Data for the task:
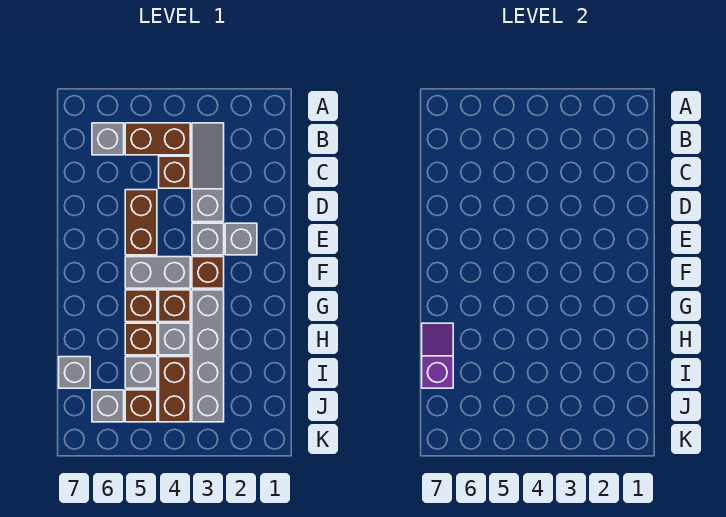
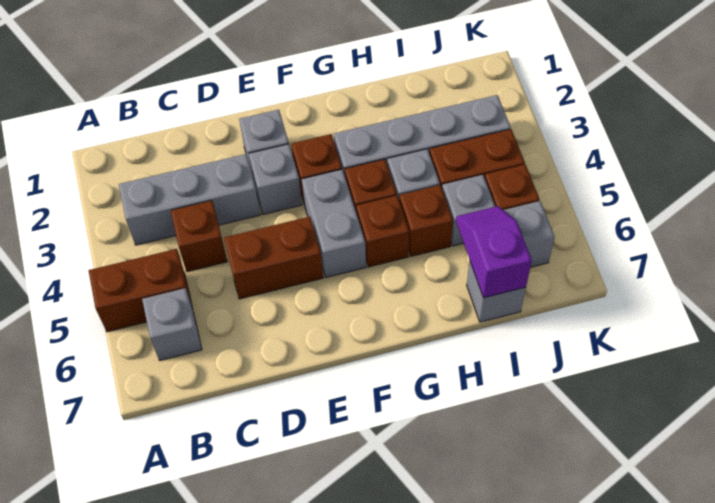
grey 1x3 slope [192,123,224,222] -> grey 1x3 brick [119,154,260,245]
brown 1x2 brick [125,123,190,155] -> brown 1x2 brick turned to [88,249,192,332]
purple 1x2 slope [422,323,453,388] -> purple 1x2 slope turned to [456,206,532,298]

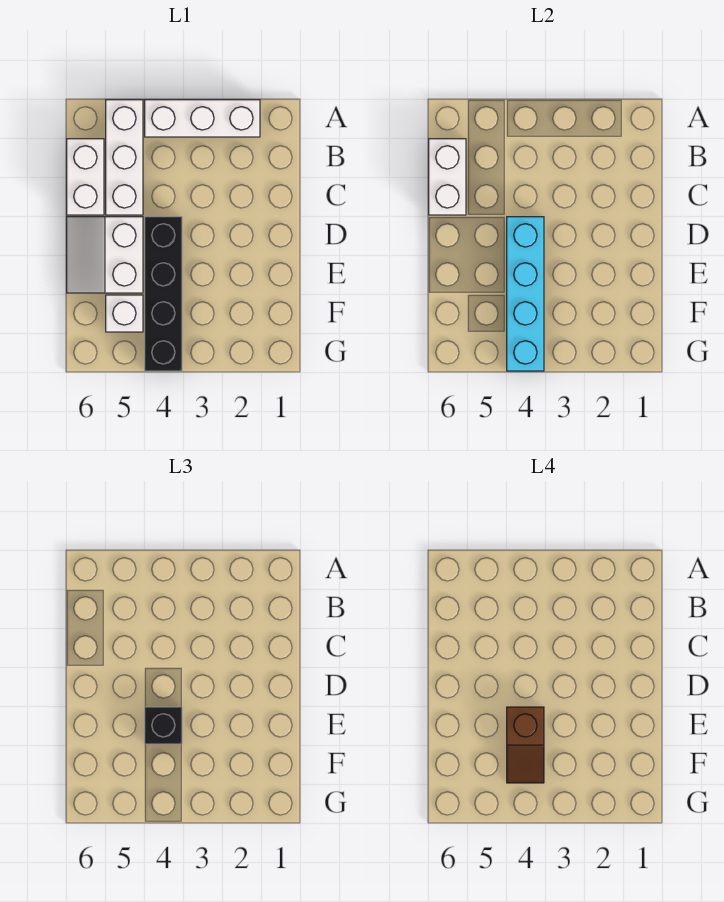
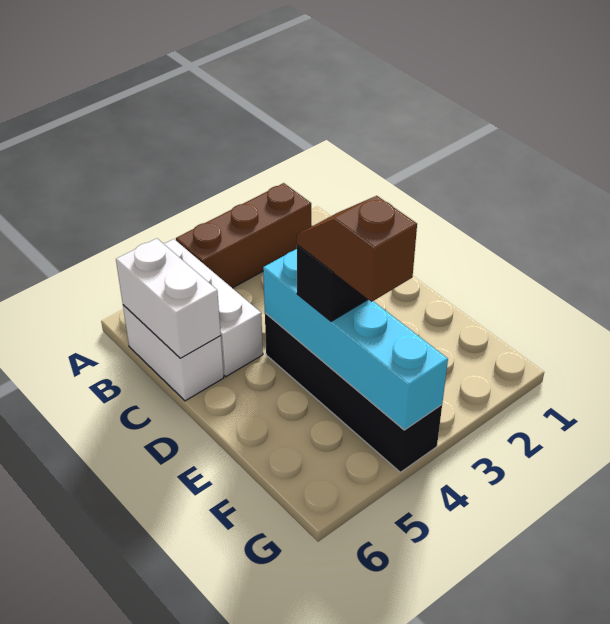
white 1x3 brick [145,100,260,137] -> brown 1x3 brick [176,183,311,288]
white 2x2 slope [67,217,143,293] -> none
brown 1x2 slope [507,707,544,783] -> brown 1x2 slope turned to [297,196,417,302]
white 1x1 brick [106,295,143,332] -> none

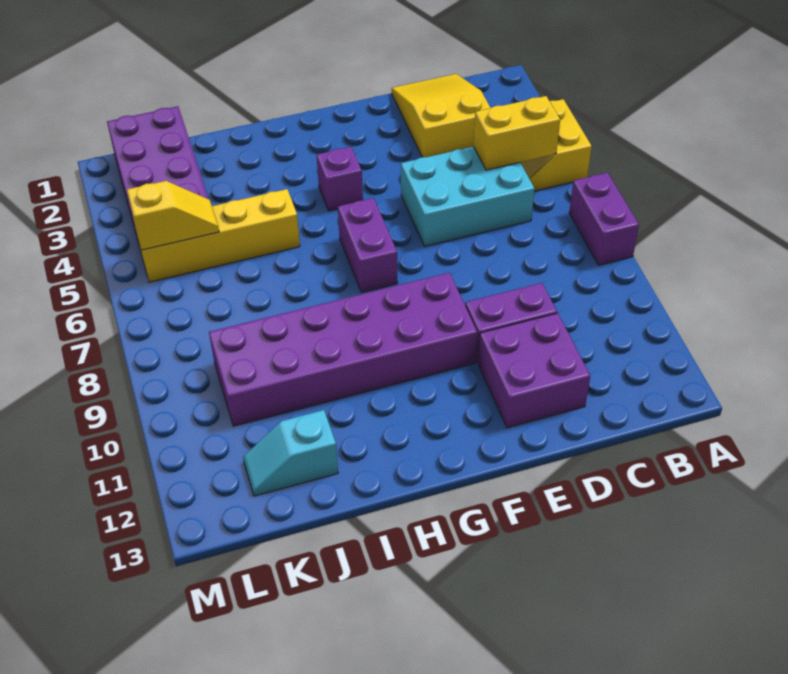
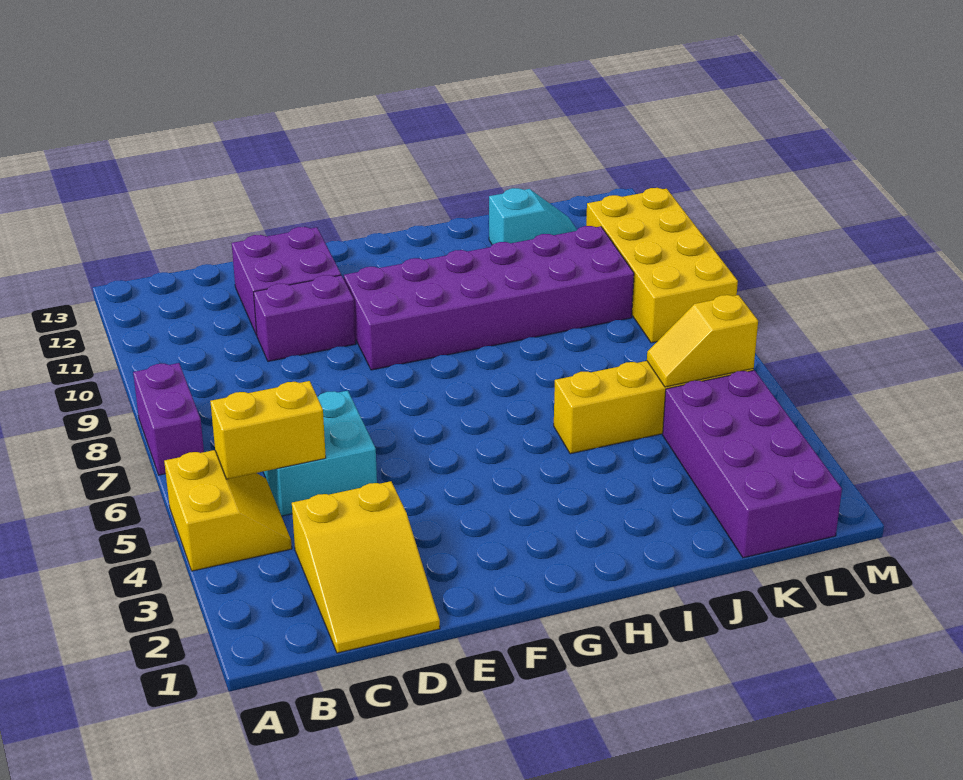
cyan 2x3 brick [401,147,535,246] -> cyan 2x2 brick [263,391,377,516]
purple 1x1 brick [317,147,363,211] -> none
purple 1x2 brick [338,198,398,293] -> none
none -> yellow 2x4 brick [586,188,738,343]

Task goal:
Everything from the line containing "purple 1x2 slope [422,323,453,388]" to the last line of the listing above must be reproduced exactly, with no pictures included.

Output:
purple 1x2 slope [422,323,453,388] -> purple 1x2 slope turned to [456,206,532,298]

white 1x3 brick [145,100,260,137] -> brown 1x3 brick [176,183,311,288]
white 2x2 slope [67,217,143,293] -> none
brown 1x2 slope [507,707,544,783] -> brown 1x2 slope turned to [297,196,417,302]
white 1x1 brick [106,295,143,332] -> none

cyan 2x3 brick [401,147,535,246] -> cyan 2x2 brick [263,391,377,516]
purple 1x1 brick [317,147,363,211] -> none
purple 1x2 brick [338,198,398,293] -> none
none -> yellow 2x4 brick [586,188,738,343]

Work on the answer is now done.